# TASK TO COMPLETE
Please copy out the entries below exactly, beginning with the line that contains "tan plate B8:C8" and ending with the line that contains "green brick G9", and include nothing outside that span.

(Stored data)
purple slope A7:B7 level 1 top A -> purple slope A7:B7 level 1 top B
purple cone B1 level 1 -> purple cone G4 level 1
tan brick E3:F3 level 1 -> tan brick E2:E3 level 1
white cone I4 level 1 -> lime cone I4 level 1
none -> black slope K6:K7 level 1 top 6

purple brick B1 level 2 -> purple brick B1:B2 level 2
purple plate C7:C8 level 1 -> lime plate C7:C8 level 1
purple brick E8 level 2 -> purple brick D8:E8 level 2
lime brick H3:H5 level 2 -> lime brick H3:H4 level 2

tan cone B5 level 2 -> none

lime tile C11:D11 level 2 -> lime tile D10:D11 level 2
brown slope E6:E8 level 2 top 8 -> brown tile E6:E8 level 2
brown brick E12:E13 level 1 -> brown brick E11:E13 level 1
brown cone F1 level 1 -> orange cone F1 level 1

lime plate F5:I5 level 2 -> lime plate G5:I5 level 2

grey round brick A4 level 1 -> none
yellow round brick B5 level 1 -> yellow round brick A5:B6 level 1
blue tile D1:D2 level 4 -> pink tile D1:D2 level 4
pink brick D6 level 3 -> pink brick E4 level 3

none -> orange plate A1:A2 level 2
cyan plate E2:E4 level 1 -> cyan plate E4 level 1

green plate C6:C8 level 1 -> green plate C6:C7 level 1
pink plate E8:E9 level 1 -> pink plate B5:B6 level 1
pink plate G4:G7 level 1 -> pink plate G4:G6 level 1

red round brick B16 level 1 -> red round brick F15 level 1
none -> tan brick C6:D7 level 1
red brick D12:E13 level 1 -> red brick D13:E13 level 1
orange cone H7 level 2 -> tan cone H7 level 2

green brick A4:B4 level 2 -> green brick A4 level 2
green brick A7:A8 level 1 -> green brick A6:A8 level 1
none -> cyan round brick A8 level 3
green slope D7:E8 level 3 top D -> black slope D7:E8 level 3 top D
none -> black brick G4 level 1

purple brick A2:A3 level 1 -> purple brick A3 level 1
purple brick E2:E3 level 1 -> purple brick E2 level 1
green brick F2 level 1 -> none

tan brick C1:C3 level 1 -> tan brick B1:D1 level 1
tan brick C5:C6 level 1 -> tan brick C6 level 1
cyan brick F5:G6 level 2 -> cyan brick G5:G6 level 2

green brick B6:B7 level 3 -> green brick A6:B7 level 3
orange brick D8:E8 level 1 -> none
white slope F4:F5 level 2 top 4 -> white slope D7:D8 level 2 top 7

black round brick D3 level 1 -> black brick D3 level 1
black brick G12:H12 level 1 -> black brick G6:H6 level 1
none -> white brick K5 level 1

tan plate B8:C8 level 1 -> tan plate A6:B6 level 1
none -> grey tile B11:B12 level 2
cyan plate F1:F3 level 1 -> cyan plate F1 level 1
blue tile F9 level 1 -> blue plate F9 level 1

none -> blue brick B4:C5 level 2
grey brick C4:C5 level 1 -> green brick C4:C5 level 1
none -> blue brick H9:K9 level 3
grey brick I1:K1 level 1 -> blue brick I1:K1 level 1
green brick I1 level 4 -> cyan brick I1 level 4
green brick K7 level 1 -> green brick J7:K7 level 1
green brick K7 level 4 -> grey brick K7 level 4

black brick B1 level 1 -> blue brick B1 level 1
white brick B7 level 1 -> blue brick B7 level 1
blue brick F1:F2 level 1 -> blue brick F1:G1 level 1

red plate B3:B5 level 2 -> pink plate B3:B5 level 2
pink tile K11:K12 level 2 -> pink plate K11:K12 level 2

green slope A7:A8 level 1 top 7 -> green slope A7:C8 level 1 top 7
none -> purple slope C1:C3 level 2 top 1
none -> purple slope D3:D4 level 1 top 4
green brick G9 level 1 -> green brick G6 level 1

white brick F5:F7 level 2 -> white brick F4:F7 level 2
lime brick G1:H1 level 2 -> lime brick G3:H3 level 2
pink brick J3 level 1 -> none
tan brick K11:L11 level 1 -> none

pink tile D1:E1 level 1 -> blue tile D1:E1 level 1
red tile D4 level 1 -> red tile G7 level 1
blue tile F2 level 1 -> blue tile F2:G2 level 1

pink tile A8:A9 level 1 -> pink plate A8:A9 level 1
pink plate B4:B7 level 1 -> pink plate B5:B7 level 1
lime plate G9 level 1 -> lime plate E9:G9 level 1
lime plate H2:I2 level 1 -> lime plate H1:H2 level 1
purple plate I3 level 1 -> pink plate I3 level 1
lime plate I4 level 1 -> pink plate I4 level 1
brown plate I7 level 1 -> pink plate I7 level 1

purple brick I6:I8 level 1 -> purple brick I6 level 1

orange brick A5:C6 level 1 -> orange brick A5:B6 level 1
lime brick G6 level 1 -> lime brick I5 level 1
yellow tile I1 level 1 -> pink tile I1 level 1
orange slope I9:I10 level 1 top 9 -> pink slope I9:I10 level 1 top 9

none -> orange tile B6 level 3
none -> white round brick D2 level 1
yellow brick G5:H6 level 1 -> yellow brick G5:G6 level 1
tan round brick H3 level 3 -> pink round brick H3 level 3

# ANSWER BELOW
tan plate B8:C8 level 1 -> tan plate A6:B6 level 1
none -> grey tile B11:B12 level 2
cyan plate F1:F3 level 1 -> cyan plate F1 level 1
blue tile F9 level 1 -> blue plate F9 level 1

none -> blue brick B4:C5 level 2
grey brick C4:C5 level 1 -> green brick C4:C5 level 1
none -> blue brick H9:K9 level 3
grey brick I1:K1 level 1 -> blue brick I1:K1 level 1
green brick I1 level 4 -> cyan brick I1 level 4
green brick K7 level 1 -> green brick J7:K7 level 1
green brick K7 level 4 -> grey brick K7 level 4

black brick B1 level 1 -> blue brick B1 level 1
white brick B7 level 1 -> blue brick B7 level 1
blue brick F1:F2 level 1 -> blue brick F1:G1 level 1

red plate B3:B5 level 2 -> pink plate B3:B5 level 2
pink tile K11:K12 level 2 -> pink plate K11:K12 level 2

green slope A7:A8 level 1 top 7 -> green slope A7:C8 level 1 top 7
none -> purple slope C1:C3 level 2 top 1
none -> purple slope D3:D4 level 1 top 4
green brick G9 level 1 -> green brick G6 level 1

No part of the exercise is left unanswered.